Colored shape tracking data
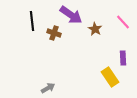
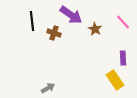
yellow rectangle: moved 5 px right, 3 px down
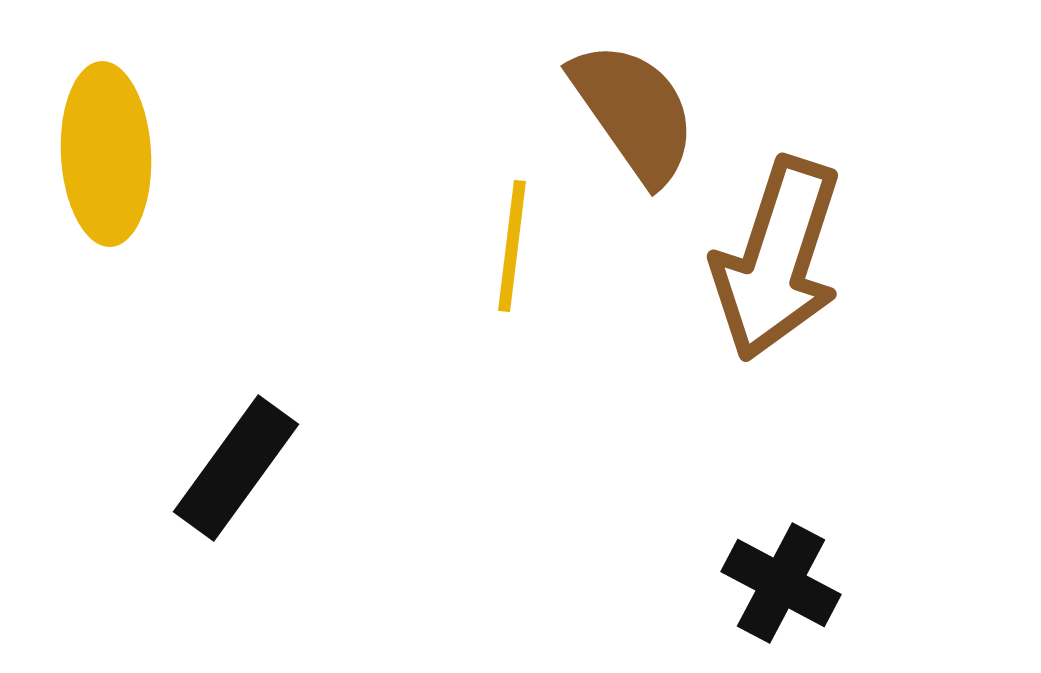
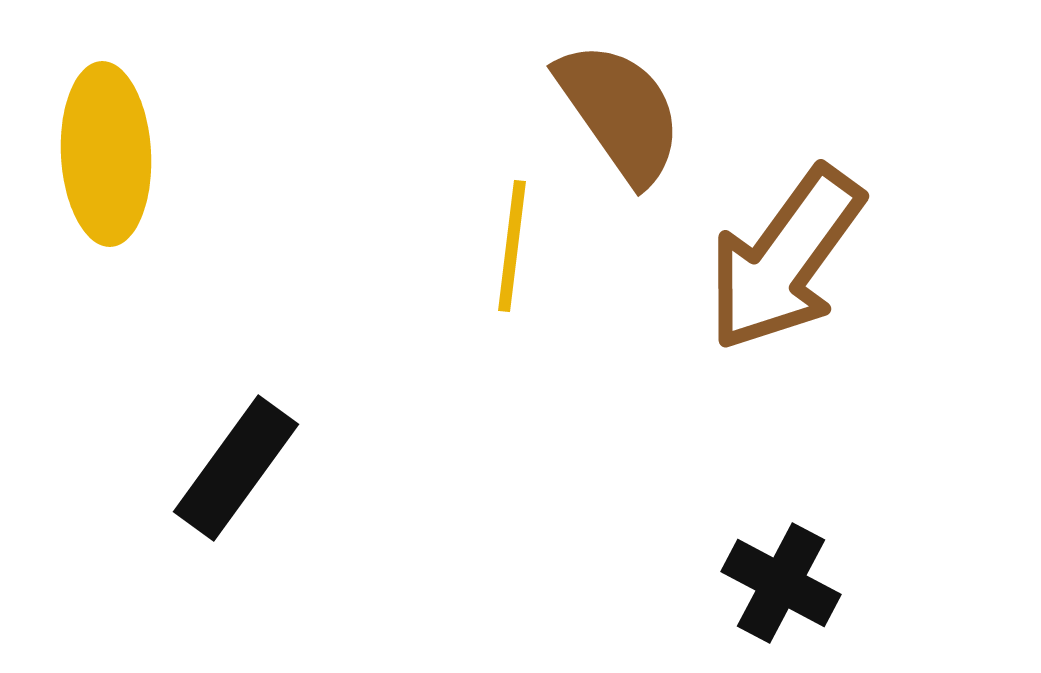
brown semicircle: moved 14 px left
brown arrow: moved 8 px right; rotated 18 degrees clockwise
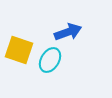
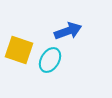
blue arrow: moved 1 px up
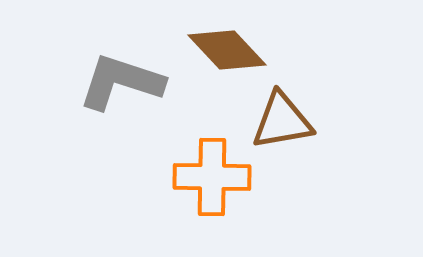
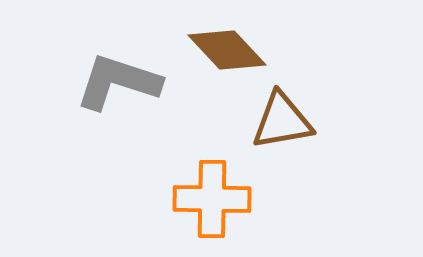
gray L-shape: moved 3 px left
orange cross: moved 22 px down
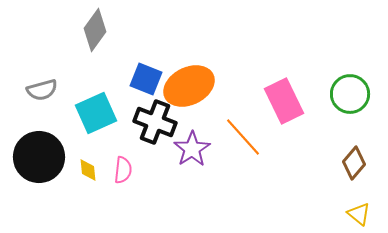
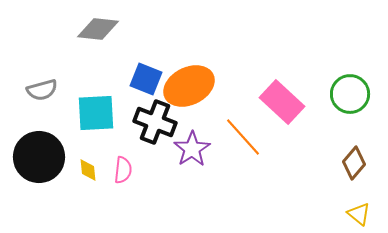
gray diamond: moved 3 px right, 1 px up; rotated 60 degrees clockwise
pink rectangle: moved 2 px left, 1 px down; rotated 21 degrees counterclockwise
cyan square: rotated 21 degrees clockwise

What the task requires
The entries need to be restated exactly, and their pictures left out.

Exercise answer
yellow rectangle: moved 5 px right, 3 px down
brown semicircle: moved 14 px left
brown arrow: moved 8 px right; rotated 18 degrees clockwise
blue arrow: moved 1 px up
gray L-shape: moved 3 px left
orange cross: moved 22 px down
gray diamond: moved 3 px right, 1 px up; rotated 60 degrees clockwise
pink rectangle: moved 2 px left, 1 px down; rotated 21 degrees counterclockwise
cyan square: rotated 21 degrees clockwise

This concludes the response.